● **Supplied information**
== Segment start ==

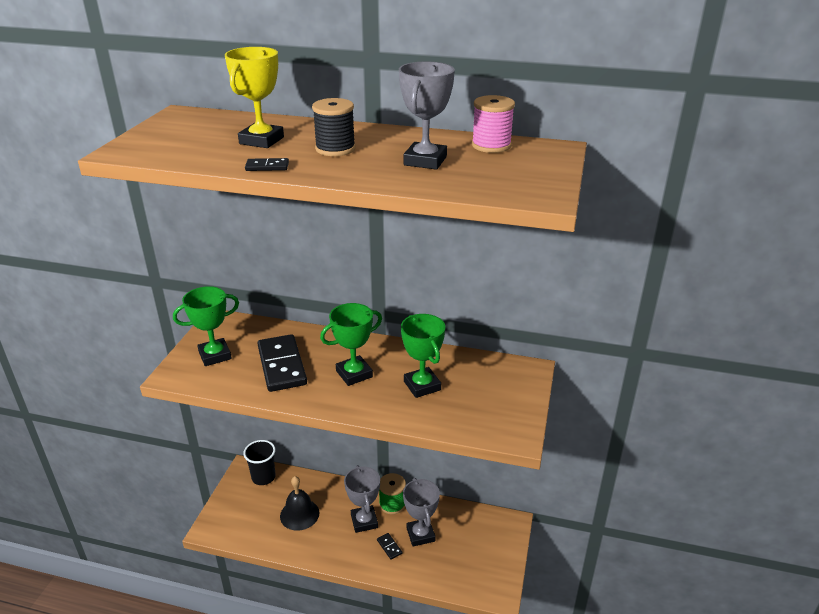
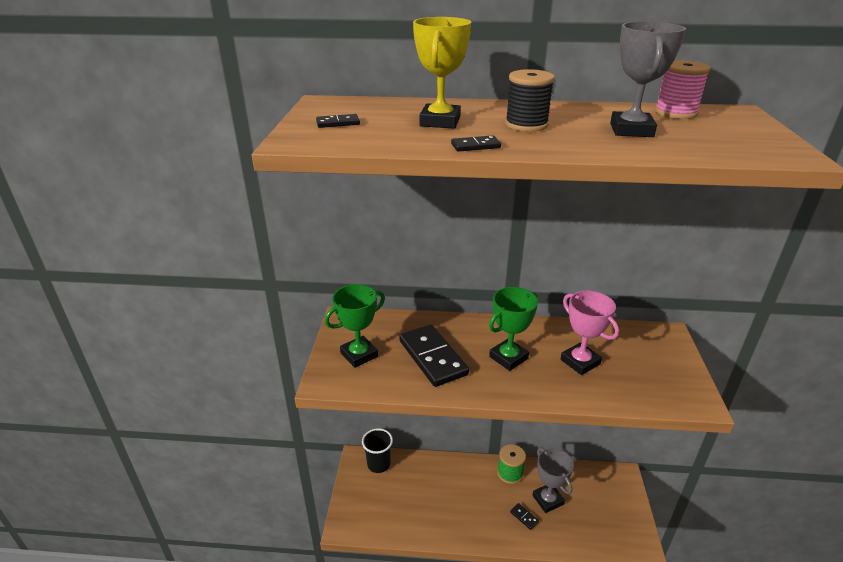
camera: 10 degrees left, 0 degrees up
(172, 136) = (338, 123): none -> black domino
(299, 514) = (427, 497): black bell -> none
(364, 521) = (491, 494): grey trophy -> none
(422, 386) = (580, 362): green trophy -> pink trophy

== Segment end ==
== Segment start ==

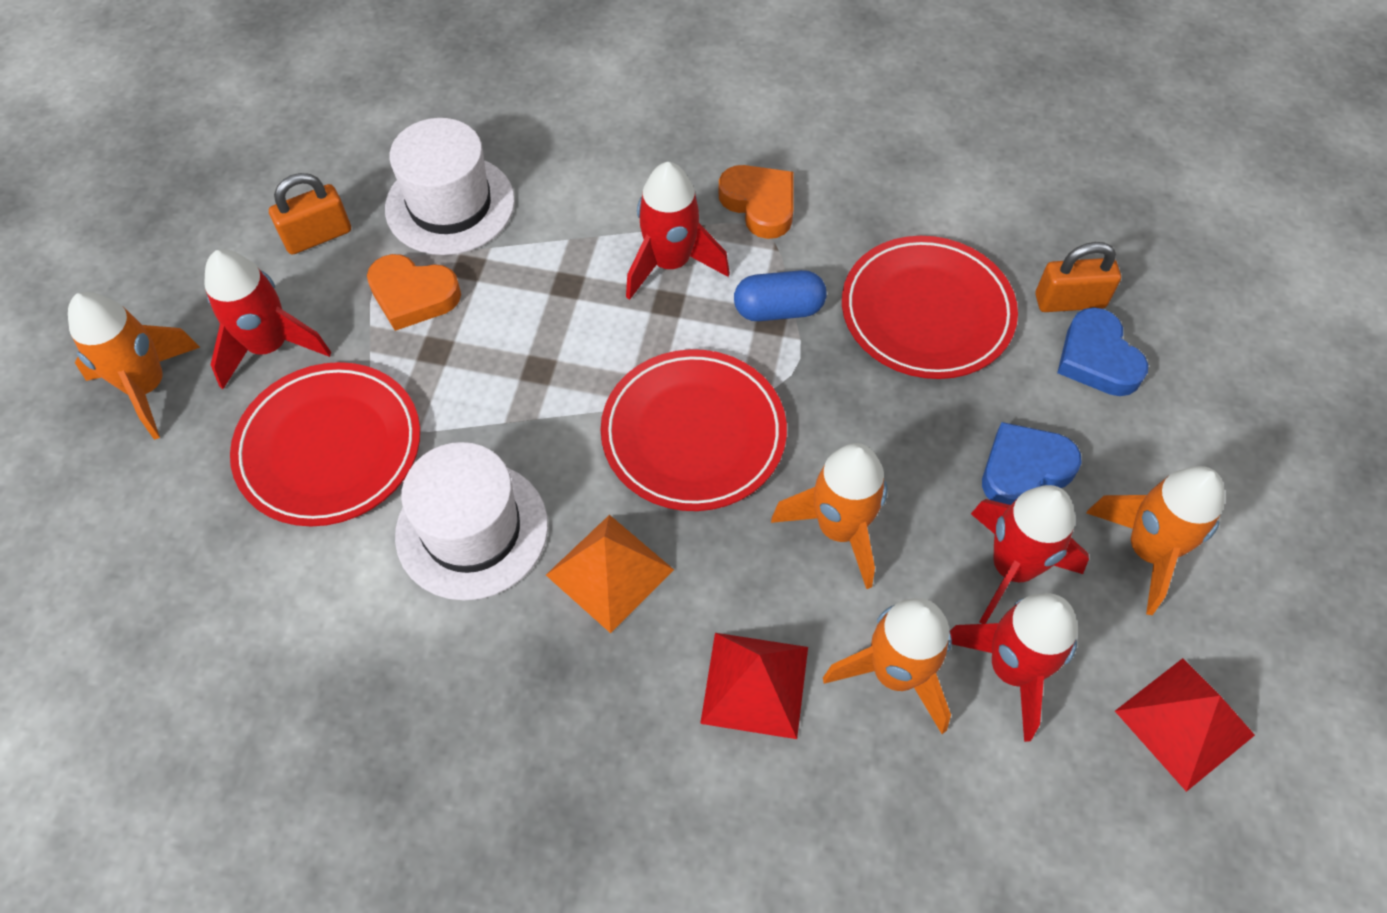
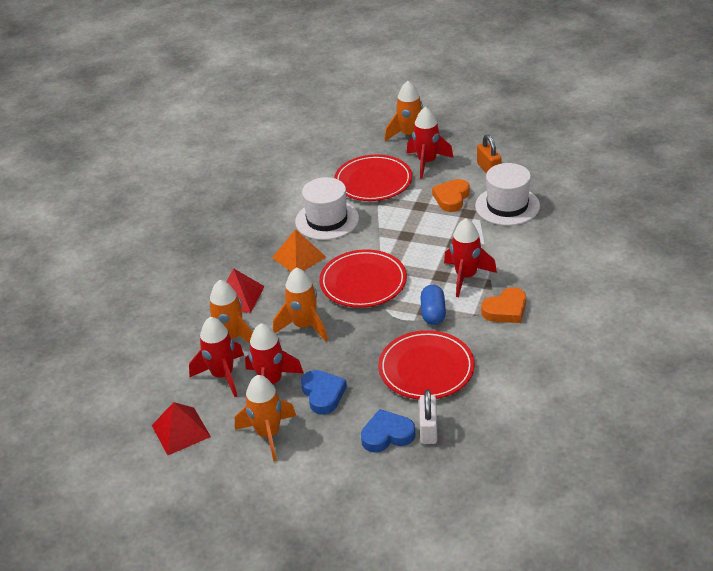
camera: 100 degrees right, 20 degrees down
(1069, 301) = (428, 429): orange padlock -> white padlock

== Segment end ==
== Segment start ==

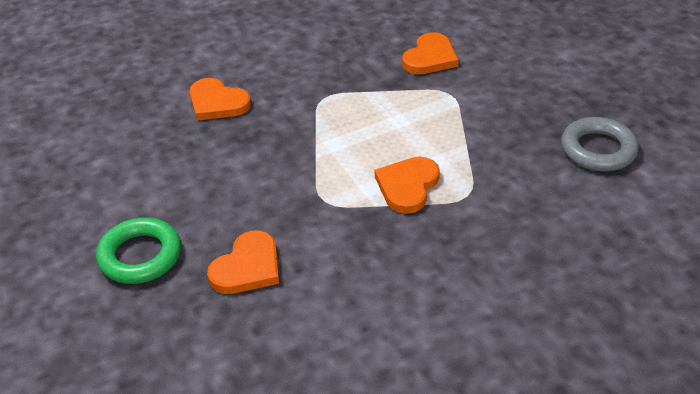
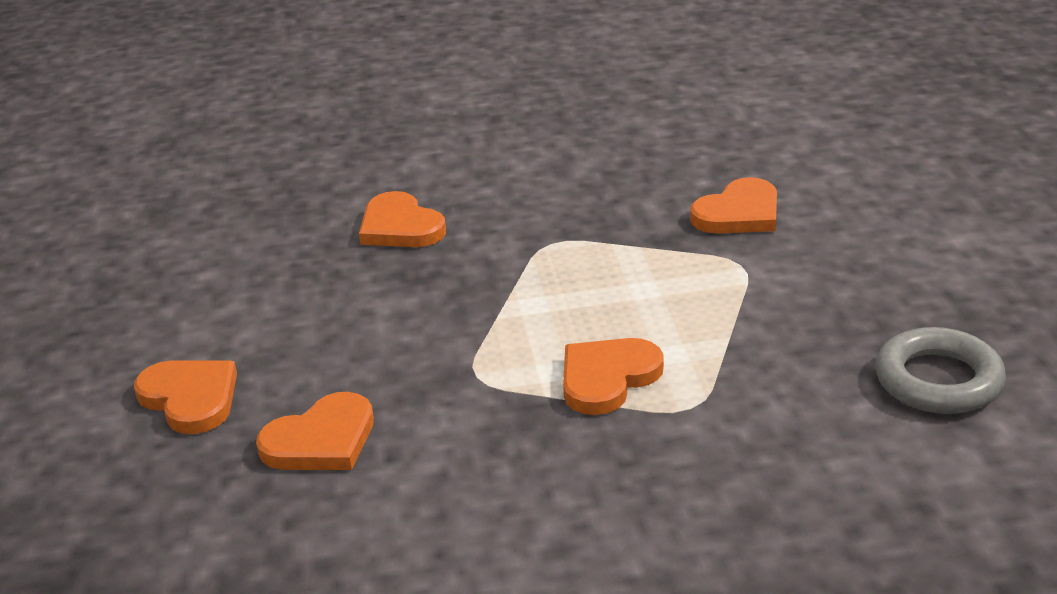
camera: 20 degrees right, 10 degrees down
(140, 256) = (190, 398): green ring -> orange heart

== Segment end ==

● **Task goal**
Among the entries above, how many lines contain the string "orange"? Only the number should be given.

● **Result of this exercise**
2